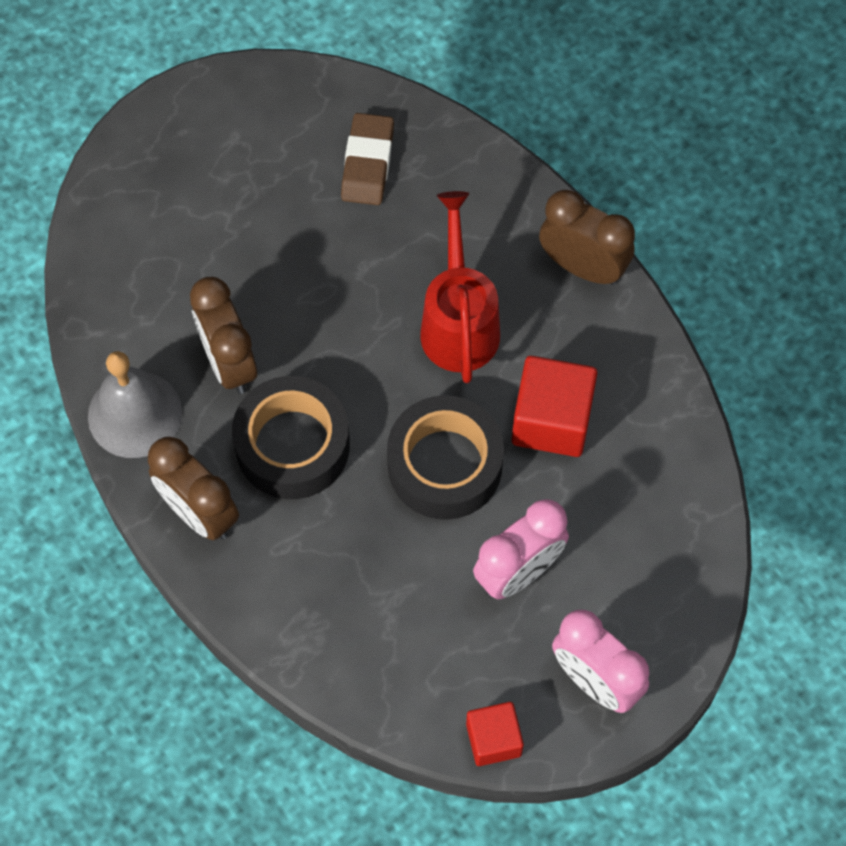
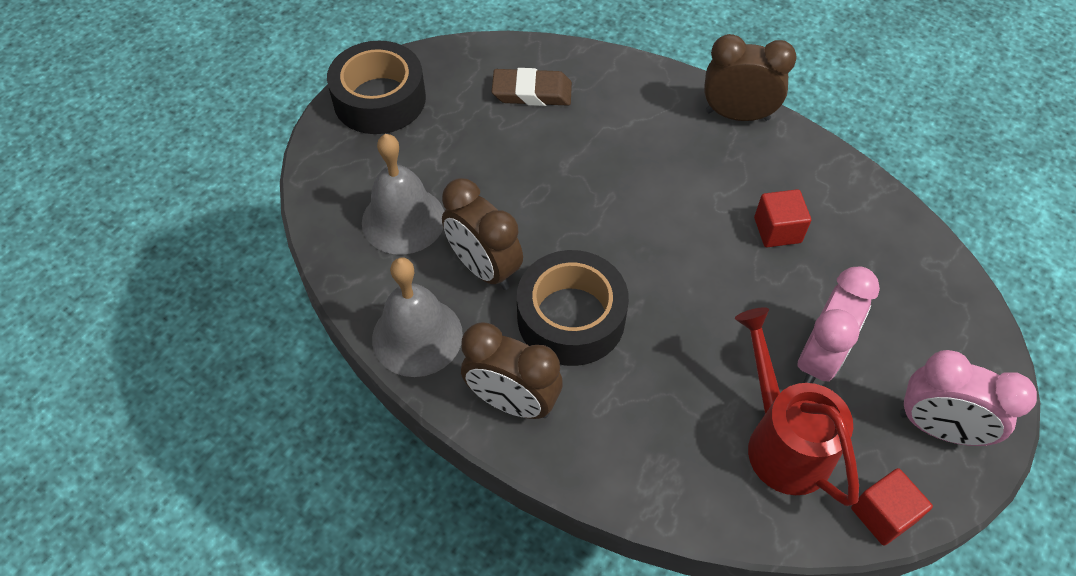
camera: 20 degrees left, 10 degrees down
(168, 279) = (403, 220): none -> grey bell
(367, 163) = (532, 92): brown eraser -> brown eraser turned 75 degrees counterclockwise
(445, 465) = (709, 292): black tape -> black tape (379, 99)
(459, 322) = (662, 181): red watering can -> red watering can (782, 441)
(551, 420) = (777, 230): red cube -> red cube, size x0.62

▶ [Exercise]:
When a line in the data holds the word "degrees", show that line.

▶ [Answer below]:
camera: 20 degrees left, 10 degrees down
(367, 163) = (532, 92): brown eraser -> brown eraser turned 75 degrees counterclockwise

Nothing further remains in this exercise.